▶ **INSTRUCTIONS TO FOLLOW**
Exact reproduction required: the lines below from the line with "camera: 75 degrees right, 10 degrees up" to the line with "(140, 293) = (485, 75): none -> blue pawn", both ends included, and no others.

▶ **DATA FOR REVIEW**
----

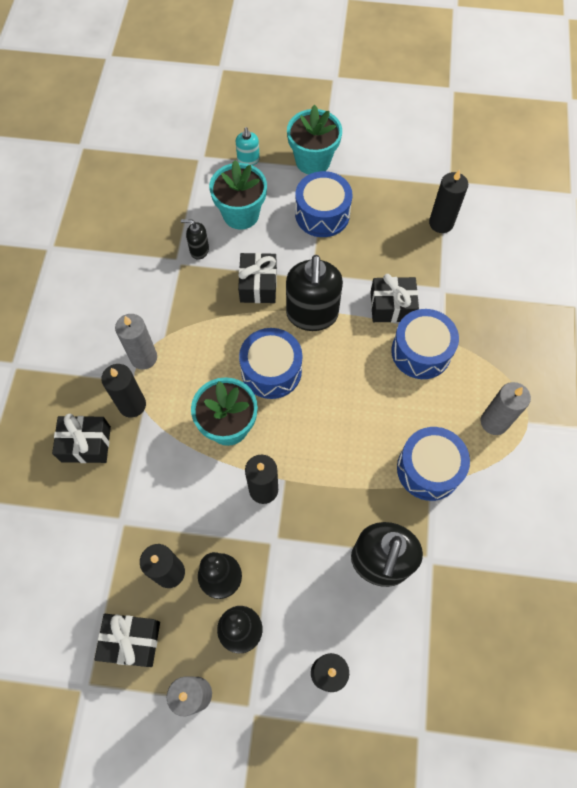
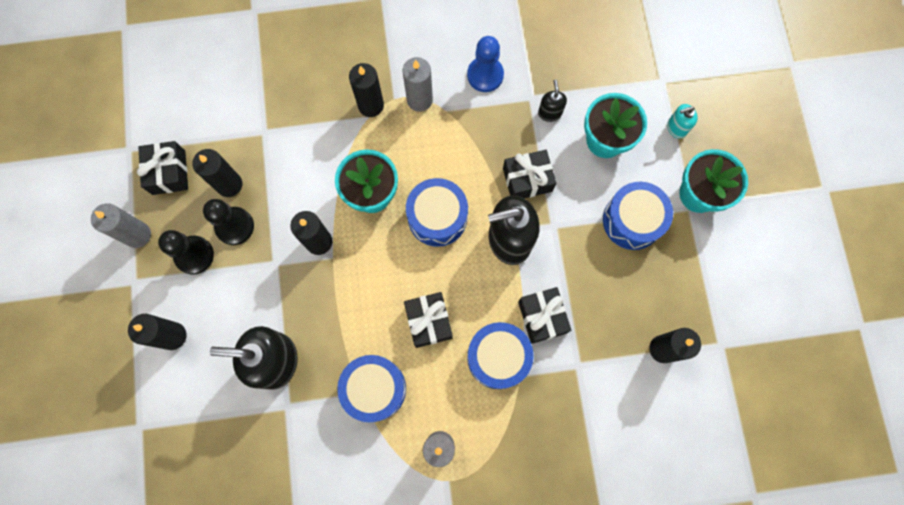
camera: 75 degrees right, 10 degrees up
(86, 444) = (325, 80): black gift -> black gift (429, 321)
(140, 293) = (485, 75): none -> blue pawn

----

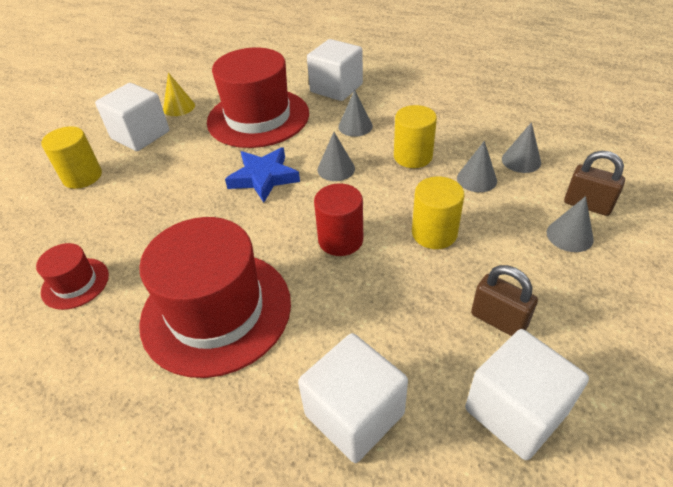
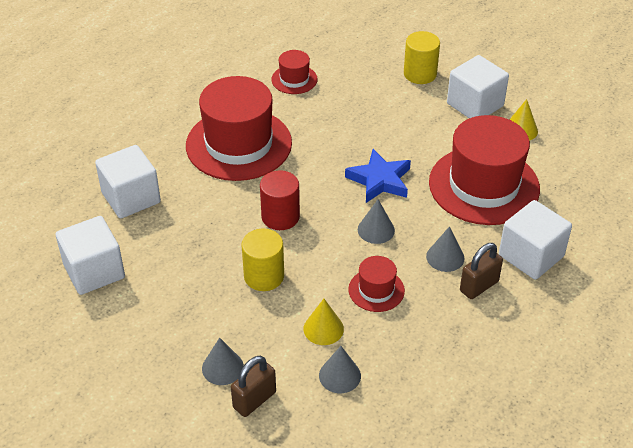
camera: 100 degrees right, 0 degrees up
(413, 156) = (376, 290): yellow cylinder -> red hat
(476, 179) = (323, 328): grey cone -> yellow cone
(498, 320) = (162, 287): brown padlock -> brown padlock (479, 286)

----

▶ **SOLUTION FOR THIS TASK**
camera: 75 degrees right, 10 degrees up
(86, 444) = (325, 80): black gift -> black gift (429, 321)
(140, 293) = (485, 75): none -> blue pawn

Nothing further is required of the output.